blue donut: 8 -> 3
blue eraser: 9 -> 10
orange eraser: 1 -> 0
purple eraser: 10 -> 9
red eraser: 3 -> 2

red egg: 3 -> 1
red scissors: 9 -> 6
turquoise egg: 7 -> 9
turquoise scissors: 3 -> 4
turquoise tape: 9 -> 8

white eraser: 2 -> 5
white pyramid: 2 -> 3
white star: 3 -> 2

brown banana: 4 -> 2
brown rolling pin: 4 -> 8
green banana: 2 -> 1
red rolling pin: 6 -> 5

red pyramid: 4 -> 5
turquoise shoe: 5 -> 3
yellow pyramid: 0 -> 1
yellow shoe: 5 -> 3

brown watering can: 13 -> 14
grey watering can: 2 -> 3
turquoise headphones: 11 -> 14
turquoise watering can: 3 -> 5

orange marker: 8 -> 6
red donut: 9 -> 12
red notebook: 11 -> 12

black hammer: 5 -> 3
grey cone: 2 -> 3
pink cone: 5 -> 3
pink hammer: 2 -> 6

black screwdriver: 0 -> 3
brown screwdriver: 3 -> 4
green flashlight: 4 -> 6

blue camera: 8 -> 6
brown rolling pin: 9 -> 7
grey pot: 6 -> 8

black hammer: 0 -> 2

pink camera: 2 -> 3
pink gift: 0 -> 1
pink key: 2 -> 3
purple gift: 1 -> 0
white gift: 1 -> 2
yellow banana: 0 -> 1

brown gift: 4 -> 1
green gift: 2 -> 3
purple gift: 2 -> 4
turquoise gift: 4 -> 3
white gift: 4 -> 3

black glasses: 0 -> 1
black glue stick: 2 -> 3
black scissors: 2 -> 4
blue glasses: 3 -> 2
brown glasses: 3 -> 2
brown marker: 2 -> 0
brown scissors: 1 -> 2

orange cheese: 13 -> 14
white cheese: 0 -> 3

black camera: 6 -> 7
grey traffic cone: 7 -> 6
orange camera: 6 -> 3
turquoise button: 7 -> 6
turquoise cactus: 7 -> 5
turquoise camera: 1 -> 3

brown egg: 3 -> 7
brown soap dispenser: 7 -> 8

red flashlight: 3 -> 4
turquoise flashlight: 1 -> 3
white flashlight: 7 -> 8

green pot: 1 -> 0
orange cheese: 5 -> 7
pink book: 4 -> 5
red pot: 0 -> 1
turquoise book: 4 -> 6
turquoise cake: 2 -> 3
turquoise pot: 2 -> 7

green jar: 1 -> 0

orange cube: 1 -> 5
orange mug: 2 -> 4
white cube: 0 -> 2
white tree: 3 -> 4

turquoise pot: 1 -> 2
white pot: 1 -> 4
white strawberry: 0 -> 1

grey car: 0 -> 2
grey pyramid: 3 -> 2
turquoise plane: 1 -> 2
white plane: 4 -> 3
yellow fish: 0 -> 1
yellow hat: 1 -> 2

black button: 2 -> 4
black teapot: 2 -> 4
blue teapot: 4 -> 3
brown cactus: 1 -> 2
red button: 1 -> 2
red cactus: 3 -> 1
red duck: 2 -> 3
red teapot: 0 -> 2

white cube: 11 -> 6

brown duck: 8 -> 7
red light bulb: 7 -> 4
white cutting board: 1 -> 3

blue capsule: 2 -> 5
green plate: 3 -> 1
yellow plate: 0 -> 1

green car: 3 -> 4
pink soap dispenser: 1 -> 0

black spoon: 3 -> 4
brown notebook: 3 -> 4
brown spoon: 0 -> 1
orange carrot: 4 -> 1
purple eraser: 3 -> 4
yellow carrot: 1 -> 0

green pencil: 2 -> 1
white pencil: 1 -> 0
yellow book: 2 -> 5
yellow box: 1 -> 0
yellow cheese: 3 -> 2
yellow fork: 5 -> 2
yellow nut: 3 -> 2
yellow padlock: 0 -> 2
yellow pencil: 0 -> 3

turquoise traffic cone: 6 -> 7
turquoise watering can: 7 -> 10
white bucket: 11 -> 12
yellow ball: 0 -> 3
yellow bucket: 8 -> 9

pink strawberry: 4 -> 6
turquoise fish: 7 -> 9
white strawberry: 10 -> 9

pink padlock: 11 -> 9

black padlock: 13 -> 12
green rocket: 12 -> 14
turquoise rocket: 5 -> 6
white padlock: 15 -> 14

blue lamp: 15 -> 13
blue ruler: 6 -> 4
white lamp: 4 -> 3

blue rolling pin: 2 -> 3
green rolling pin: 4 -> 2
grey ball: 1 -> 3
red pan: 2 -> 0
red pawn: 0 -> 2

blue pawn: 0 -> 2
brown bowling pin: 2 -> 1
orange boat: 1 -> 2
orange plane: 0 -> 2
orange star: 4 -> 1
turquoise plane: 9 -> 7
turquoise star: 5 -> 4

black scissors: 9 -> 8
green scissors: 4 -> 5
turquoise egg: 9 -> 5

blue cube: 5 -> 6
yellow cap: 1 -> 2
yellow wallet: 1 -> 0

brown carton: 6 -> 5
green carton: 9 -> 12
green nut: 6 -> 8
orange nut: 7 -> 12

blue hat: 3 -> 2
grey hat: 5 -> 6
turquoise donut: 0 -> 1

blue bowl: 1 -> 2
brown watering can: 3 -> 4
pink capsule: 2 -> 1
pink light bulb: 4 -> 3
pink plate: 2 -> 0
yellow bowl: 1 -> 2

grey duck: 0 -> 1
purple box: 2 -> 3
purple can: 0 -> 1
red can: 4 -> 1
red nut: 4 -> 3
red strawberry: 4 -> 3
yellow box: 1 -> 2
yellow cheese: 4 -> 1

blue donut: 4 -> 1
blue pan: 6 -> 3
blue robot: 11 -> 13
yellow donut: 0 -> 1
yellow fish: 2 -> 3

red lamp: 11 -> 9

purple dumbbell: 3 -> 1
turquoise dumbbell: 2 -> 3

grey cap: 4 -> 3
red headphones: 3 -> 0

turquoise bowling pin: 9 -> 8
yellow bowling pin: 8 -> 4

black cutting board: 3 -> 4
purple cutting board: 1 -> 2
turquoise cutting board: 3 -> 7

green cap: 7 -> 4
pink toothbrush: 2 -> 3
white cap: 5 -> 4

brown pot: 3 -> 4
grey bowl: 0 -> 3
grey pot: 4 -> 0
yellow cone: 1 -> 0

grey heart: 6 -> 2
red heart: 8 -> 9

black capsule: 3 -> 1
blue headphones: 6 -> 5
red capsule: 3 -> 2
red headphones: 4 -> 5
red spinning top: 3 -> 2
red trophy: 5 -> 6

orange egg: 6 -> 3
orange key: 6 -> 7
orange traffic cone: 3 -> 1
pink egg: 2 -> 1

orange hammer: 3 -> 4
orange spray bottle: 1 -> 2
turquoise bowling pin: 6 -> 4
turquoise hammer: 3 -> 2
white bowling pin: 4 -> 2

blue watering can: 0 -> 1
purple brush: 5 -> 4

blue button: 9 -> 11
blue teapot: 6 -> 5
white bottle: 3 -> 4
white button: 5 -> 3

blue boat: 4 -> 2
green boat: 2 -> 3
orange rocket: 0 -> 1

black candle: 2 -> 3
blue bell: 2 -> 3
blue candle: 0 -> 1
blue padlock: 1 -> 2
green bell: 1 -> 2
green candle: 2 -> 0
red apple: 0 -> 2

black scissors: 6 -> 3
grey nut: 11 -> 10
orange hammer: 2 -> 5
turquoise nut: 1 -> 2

**REQUIRED ACTION:** Reproduce each line of the records in which the string "pyramid" appears.

**RESULT FOR THIS TASK:**
white pyramid: 2 -> 3
red pyramid: 4 -> 5
yellow pyramid: 0 -> 1
grey pyramid: 3 -> 2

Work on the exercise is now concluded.